Content starts

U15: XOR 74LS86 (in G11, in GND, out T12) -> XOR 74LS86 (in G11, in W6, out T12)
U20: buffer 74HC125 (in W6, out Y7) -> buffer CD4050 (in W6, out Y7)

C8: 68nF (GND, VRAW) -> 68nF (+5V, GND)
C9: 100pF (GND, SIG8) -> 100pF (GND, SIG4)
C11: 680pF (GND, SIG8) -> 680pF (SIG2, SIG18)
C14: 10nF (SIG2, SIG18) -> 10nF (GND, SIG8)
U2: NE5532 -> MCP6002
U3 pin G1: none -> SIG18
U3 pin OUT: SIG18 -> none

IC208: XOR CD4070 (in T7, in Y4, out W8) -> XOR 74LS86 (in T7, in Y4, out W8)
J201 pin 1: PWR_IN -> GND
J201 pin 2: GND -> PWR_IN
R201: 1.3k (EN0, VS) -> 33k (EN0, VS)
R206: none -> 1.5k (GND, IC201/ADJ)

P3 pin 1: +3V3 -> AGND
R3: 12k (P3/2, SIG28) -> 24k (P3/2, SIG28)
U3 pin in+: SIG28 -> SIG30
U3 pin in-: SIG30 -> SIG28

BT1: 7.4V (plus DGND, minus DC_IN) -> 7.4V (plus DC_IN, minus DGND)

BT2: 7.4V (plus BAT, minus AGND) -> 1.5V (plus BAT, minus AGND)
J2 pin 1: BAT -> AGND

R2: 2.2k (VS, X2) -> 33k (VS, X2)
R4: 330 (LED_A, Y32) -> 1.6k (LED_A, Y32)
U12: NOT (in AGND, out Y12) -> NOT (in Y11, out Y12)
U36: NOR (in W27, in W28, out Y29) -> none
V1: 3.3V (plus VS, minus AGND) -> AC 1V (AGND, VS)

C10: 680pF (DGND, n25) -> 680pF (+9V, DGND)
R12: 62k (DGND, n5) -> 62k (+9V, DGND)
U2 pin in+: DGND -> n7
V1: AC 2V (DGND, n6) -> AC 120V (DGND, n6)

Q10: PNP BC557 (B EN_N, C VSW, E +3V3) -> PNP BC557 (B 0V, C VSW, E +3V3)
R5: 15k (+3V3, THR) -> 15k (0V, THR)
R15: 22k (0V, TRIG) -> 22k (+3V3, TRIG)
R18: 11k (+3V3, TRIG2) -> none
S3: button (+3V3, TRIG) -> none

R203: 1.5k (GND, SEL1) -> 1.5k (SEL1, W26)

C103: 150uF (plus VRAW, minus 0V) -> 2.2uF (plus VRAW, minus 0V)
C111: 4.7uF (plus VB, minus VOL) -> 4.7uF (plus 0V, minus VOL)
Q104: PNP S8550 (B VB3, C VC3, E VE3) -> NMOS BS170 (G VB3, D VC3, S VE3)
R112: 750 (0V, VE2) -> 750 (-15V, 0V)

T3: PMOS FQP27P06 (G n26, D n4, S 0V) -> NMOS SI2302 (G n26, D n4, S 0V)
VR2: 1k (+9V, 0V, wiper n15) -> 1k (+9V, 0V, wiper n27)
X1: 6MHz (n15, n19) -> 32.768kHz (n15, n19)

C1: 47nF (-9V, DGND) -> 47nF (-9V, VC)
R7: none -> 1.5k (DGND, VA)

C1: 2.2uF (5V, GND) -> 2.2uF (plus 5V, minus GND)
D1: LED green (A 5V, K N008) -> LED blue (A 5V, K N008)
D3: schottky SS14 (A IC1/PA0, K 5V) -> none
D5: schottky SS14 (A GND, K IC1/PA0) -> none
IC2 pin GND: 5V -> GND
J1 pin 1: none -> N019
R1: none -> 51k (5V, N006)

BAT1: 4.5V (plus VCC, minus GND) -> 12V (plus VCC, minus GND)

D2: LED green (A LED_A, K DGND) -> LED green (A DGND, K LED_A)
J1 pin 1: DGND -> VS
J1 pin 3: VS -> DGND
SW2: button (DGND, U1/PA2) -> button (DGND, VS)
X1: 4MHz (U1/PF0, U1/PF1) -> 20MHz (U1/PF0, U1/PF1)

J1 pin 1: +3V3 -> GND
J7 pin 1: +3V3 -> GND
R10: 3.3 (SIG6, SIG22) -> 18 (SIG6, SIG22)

Content ends

* [GOAL OF THE EXERCISE]
Both end lines included, restate word for word the lines above from the line with "S3: button (+3V3, TRIG) -> none" to the line with "T3: PMOS FQP27P06", and nothing else.

* [ANSWER TO THE PROBLEM]
S3: button (+3V3, TRIG) -> none

R203: 1.5k (GND, SEL1) -> 1.5k (SEL1, W26)

C103: 150uF (plus VRAW, minus 0V) -> 2.2uF (plus VRAW, minus 0V)
C111: 4.7uF (plus VB, minus VOL) -> 4.7uF (plus 0V, minus VOL)
Q104: PNP S8550 (B VB3, C VC3, E VE3) -> NMOS BS170 (G VB3, D VC3, S VE3)
R112: 750 (0V, VE2) -> 750 (-15V, 0V)

T3: PMOS FQP27P06 (G n26, D n4, S 0V) -> NMOS SI2302 (G n26, D n4, S 0V)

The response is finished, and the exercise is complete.